## Exercise directions
Would you output, exactly as written, the line with "(111, 271) = (472, 786): none" and all lines after it to the end of the data below, and no others?

## Given data

--

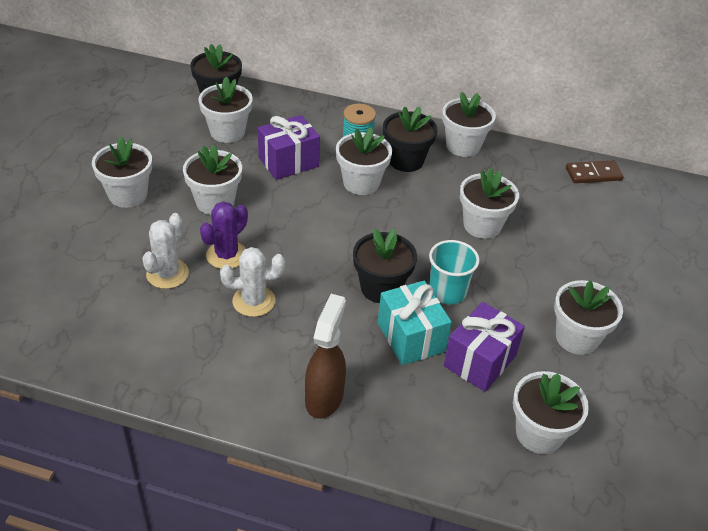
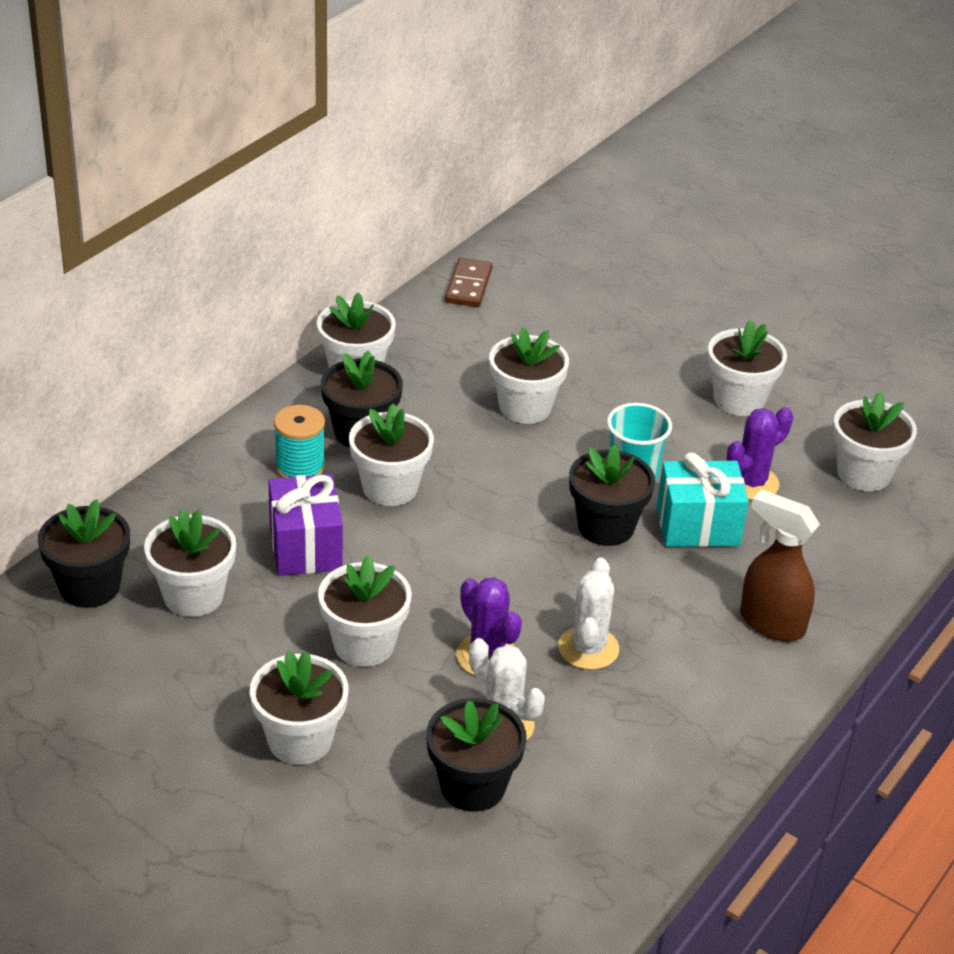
camera: 70 degrees left, 5 degrees down
(111, 271) = (472, 786): none -> black flower pot
(479, 361) = (751, 483): purple gift -> purple cactus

--

## Task result
(111, 271) = (472, 786): none -> black flower pot
(479, 361) = (751, 483): purple gift -> purple cactus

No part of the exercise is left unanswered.